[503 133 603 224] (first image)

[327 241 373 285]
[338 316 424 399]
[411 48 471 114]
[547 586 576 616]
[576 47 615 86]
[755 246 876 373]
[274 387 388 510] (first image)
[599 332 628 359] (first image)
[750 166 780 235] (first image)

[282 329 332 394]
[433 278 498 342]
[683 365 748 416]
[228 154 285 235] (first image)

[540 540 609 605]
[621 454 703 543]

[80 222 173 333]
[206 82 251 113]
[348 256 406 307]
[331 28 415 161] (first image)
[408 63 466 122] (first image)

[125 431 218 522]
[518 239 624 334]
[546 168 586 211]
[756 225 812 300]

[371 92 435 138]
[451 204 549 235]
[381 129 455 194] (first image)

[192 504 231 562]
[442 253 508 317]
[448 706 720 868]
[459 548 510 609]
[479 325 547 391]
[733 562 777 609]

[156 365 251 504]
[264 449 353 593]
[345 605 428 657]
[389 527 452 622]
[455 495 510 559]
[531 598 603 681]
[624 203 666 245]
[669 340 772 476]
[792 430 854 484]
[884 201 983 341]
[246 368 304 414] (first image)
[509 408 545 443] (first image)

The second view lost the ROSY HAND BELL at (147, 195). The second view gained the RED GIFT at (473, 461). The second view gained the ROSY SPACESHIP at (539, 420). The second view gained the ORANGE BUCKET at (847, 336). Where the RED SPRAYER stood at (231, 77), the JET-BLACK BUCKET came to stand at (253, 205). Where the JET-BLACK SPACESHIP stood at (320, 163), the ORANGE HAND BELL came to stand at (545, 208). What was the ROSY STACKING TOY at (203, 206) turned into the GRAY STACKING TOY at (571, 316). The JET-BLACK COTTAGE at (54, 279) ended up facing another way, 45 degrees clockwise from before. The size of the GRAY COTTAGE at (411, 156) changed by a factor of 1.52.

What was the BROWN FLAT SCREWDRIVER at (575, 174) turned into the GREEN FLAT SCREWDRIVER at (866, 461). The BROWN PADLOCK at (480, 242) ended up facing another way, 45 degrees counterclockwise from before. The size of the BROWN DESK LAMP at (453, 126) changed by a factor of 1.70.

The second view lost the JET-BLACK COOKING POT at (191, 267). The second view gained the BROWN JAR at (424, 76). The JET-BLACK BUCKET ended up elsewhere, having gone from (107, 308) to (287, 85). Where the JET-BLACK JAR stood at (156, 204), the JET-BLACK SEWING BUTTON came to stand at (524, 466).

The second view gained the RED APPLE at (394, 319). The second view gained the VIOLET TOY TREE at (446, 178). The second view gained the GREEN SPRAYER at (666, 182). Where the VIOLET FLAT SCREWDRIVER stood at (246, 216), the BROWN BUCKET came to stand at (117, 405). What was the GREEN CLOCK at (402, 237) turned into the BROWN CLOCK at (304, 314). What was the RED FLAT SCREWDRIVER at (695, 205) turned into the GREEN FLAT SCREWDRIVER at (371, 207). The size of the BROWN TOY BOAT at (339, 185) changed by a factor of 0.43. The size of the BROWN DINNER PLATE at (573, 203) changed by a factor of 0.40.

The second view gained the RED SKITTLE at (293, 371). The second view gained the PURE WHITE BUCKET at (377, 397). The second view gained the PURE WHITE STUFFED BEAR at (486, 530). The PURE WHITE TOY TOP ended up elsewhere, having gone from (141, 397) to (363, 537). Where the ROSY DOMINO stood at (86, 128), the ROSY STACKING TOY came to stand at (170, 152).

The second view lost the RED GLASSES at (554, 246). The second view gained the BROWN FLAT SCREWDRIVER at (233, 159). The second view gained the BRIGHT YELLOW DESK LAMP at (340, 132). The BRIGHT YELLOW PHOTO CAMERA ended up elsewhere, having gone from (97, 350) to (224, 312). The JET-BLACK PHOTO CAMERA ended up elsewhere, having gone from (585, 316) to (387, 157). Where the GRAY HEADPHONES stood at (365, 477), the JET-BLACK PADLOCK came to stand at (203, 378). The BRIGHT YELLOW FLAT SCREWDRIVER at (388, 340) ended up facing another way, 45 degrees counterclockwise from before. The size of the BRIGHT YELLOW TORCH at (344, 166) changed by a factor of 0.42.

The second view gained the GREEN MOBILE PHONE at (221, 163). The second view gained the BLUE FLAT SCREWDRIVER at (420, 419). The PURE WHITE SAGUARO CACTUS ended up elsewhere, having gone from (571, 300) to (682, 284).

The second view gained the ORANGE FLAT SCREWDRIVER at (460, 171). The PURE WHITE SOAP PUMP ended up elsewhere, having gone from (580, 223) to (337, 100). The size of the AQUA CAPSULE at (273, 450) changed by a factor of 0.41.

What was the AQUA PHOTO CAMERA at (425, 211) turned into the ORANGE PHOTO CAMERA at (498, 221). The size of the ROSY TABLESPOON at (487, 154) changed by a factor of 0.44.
* * * *
_PROMPT_: A faithful, word-for-word transcription of the data above is required.

_SOLUTION FOR THIS PROBLEM_:
[503 133 603 224] (first image)

[327 241 373 285]
[338 316 424 399]
[411 48 471 114]
[547 586 576 616]
[576 47 615 86]
[755 246 876 373]
[274 387 388 510] (first image)
[599 332 628 359] (first image)
[750 166 780 235] (first image)

[282 329 332 394]
[433 278 498 342]
[683 365 748 416]
[228 154 285 235] (first image)

[540 540 609 605]
[621 454 703 543]

[80 222 173 333]
[206 82 251 113]
[348 256 406 307]
[331 28 415 161] (first image)
[408 63 466 122] (first image)

[125 431 218 522]
[518 239 624 334]
[546 168 586 211]
[756 225 812 300]

[371 92 435 138]
[451 204 549 235]
[381 129 455 194] (first image)

[192 504 231 562]
[442 253 508 317]
[448 706 720 868]
[459 548 510 609]
[479 325 547 391]
[733 562 777 609]

[156 365 251 504]
[264 449 353 593]
[345 605 428 657]
[389 527 452 622]
[455 495 510 559]
[531 598 603 681]
[624 203 666 245]
[669 340 772 476]
[792 430 854 484]
[884 201 983 341]
[246 368 304 414] (first image)
[509 408 545 443] (first image)

The second view lost the ROSY HAND BELL at (147, 195). The second view gained the RED GIFT at (473, 461). The second view gained the ROSY SPACESHIP at (539, 420). The second view gained the ORANGE BUCKET at (847, 336). Where the RED SPRAYER stood at (231, 77), the JET-BLACK BUCKET came to stand at (253, 205). Where the JET-BLACK SPACESHIP stood at (320, 163), the ORANGE HAND BELL came to stand at (545, 208). What was the ROSY STACKING TOY at (203, 206) turned into the GRAY STACKING TOY at (571, 316). The JET-BLACK COTTAGE at (54, 279) ended up facing another way, 45 degrees clockwise from before. The size of the GRAY COTTAGE at (411, 156) changed by a factor of 1.52.

What was the BROWN FLAT SCREWDRIVER at (575, 174) turned into the GREEN FLAT SCREWDRIVER at (866, 461). The BROWN PADLOCK at (480, 242) ended up facing another way, 45 degrees counterclockwise from before. The size of the BROWN DESK LAMP at (453, 126) changed by a factor of 1.70.

The second view lost the JET-BLACK COOKING POT at (191, 267). The second view gained the BROWN JAR at (424, 76). The JET-BLACK BUCKET ended up elsewhere, having gone from (107, 308) to (287, 85). Where the JET-BLACK JAR stood at (156, 204), the JET-BLACK SEWING BUTTON came to stand at (524, 466).

The second view gained the RED APPLE at (394, 319). The second view gained the VIOLET TOY TREE at (446, 178). The second view gained the GREEN SPRAYER at (666, 182). Where the VIOLET FLAT SCREWDRIVER stood at (246, 216), the BROWN BUCKET came to stand at (117, 405). What was the GREEN CLOCK at (402, 237) turned into the BROWN CLOCK at (304, 314). What was the RED FLAT SCREWDRIVER at (695, 205) turned into the GREEN FLAT SCREWDRIVER at (371, 207). The size of the BROWN TOY BOAT at (339, 185) changed by a factor of 0.43. The size of the BROWN DINNER PLATE at (573, 203) changed by a factor of 0.40.

The second view gained the RED SKITTLE at (293, 371). The second view gained the PURE WHITE BUCKET at (377, 397). The second view gained the PURE WHITE STUFFED BEAR at (486, 530). The PURE WHITE TOY TOP ended up elsewhere, having gone from (141, 397) to (363, 537). Where the ROSY DOMINO stood at (86, 128), the ROSY STACKING TOY came to stand at (170, 152).

The second view lost the RED GLASSES at (554, 246). The second view gained the BROWN FLAT SCREWDRIVER at (233, 159). The second view gained the BRIGHT YELLOW DESK LAMP at (340, 132). The BRIGHT YELLOW PHOTO CAMERA ended up elsewhere, having gone from (97, 350) to (224, 312). The JET-BLACK PHOTO CAMERA ended up elsewhere, having gone from (585, 316) to (387, 157). Where the GRAY HEADPHONES stood at (365, 477), the JET-BLACK PADLOCK came to stand at (203, 378). The BRIGHT YELLOW FLAT SCREWDRIVER at (388, 340) ended up facing another way, 45 degrees counterclockwise from before. The size of the BRIGHT YELLOW TORCH at (344, 166) changed by a factor of 0.42.

The second view gained the GREEN MOBILE PHONE at (221, 163). The second view gained the BLUE FLAT SCREWDRIVER at (420, 419). The PURE WHITE SAGUARO CACTUS ended up elsewhere, having gone from (571, 300) to (682, 284).

The second view gained the ORANGE FLAT SCREWDRIVER at (460, 171). The PURE WHITE SOAP PUMP ended up elsewhere, having gone from (580, 223) to (337, 100). The size of the AQUA CAPSULE at (273, 450) changed by a factor of 0.41.

What was the AQUA PHOTO CAMERA at (425, 211) turned into the ORANGE PHOTO CAMERA at (498, 221). The size of the ROSY TABLESPOON at (487, 154) changed by a factor of 0.44.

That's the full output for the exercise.